ACTIVITY — Look through the data below and say how many of its lines contain "plus", adding nothing else.
** Opening INFORMATION block **
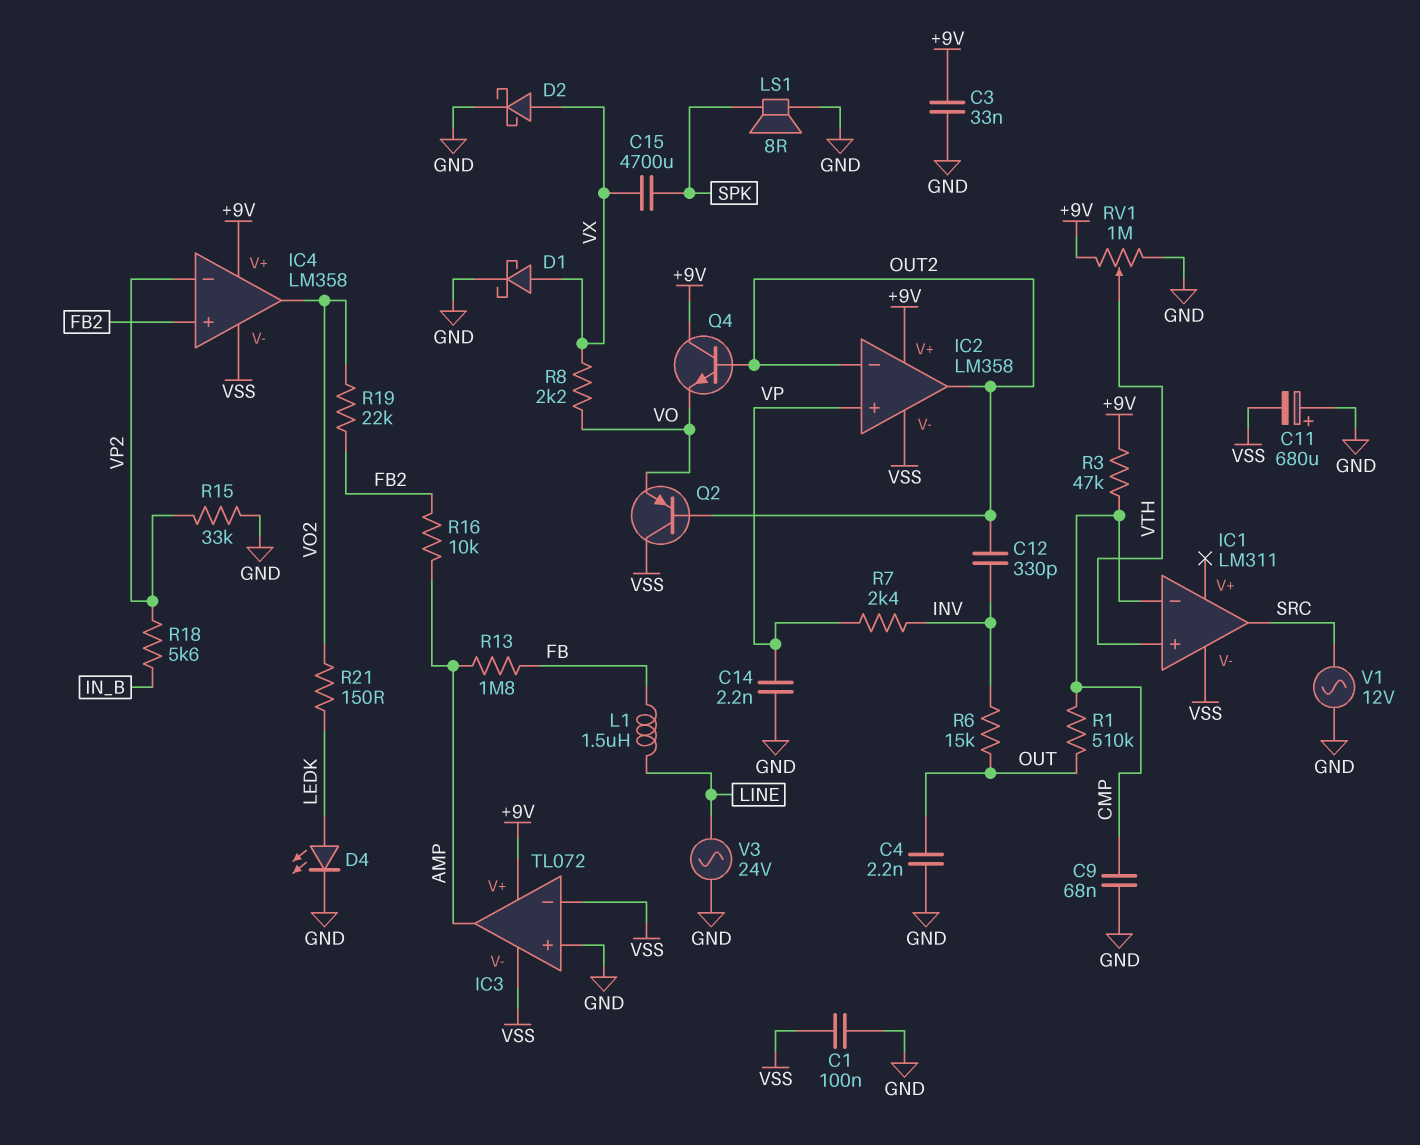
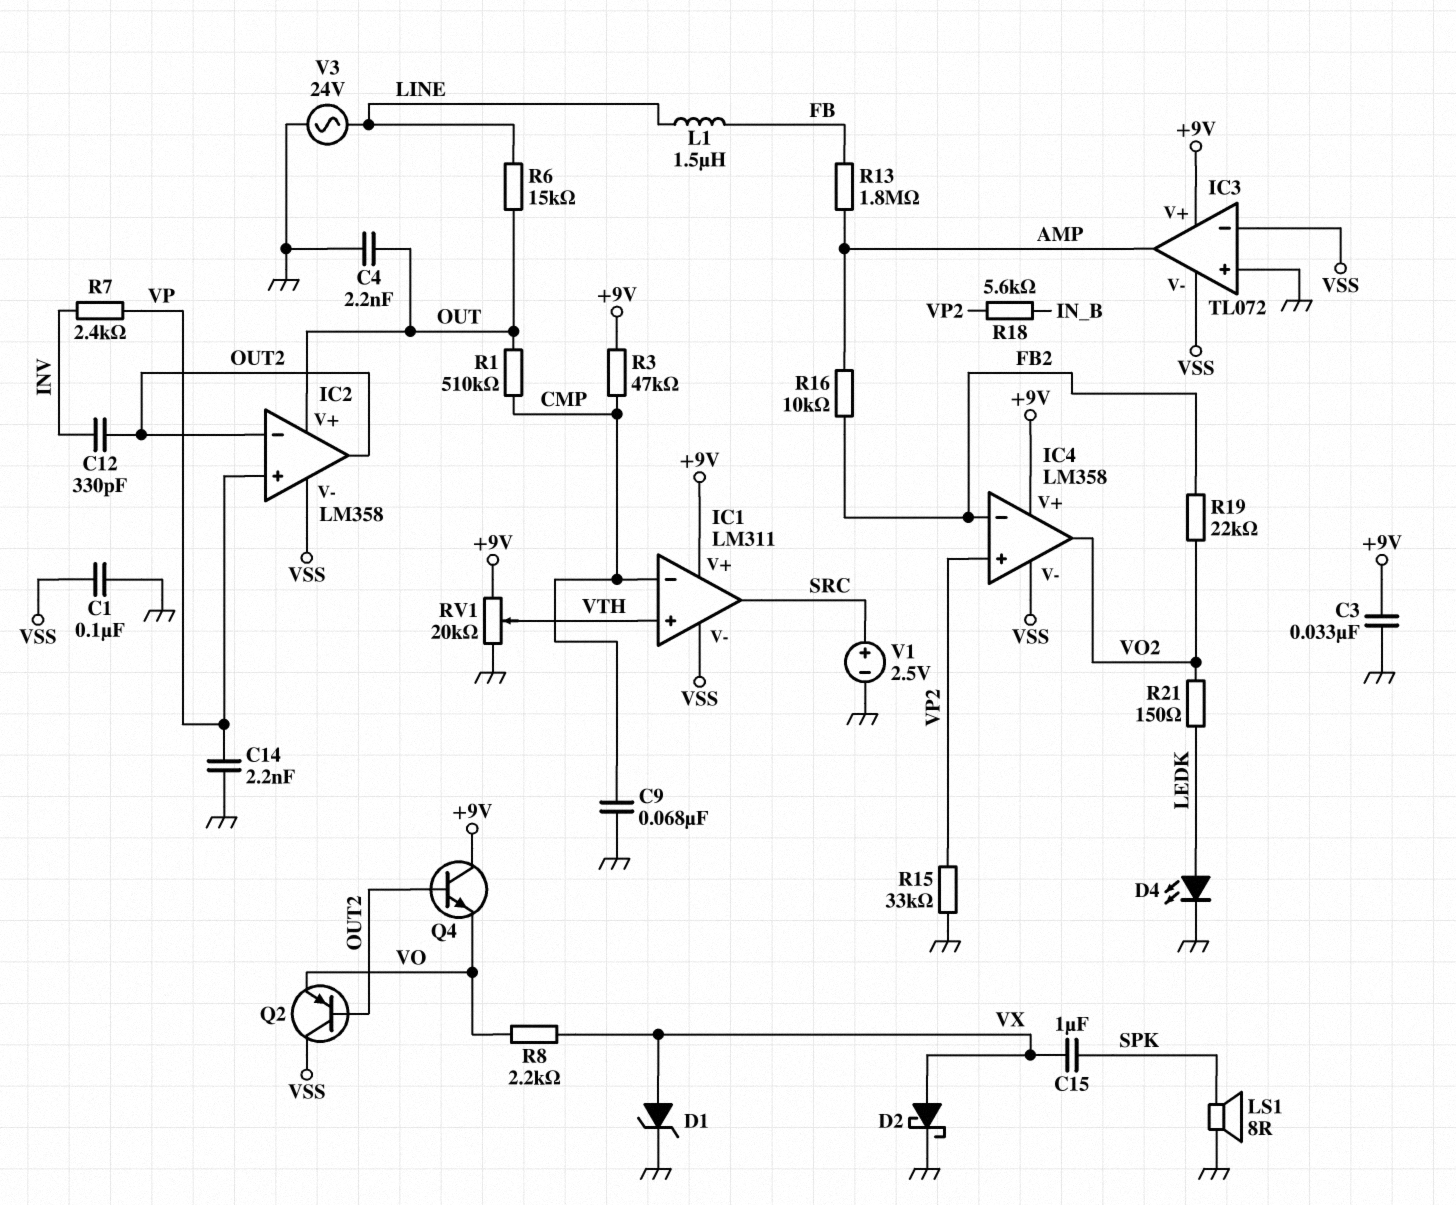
C11: 680uF (plus GND, minus VSS) -> none
C15: 4700uF (SPK, VX) -> 1uF (SPK, VX)
D1: schottky (A VX, K GND) -> zener (A VX, K GND)
IC1 pin V+: none -> +9V
IC2 pin V+: +9V -> OUT
IC4 pin in+: FB2 -> VP2
IC4 pin in-: VP2 -> FB2
R6: 15k (INV, OUT) -> 15k (LINE, OUT)
RV1: 1M (+9V, GND, wiper VTH) -> 20k (+9V, GND, wiper VTH)
V1: AC 12V (GND, SRC) -> 2.5V (plus SRC, minus GND)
** Closing INFORMATION block **
ANSWER FOR THE TASK — 2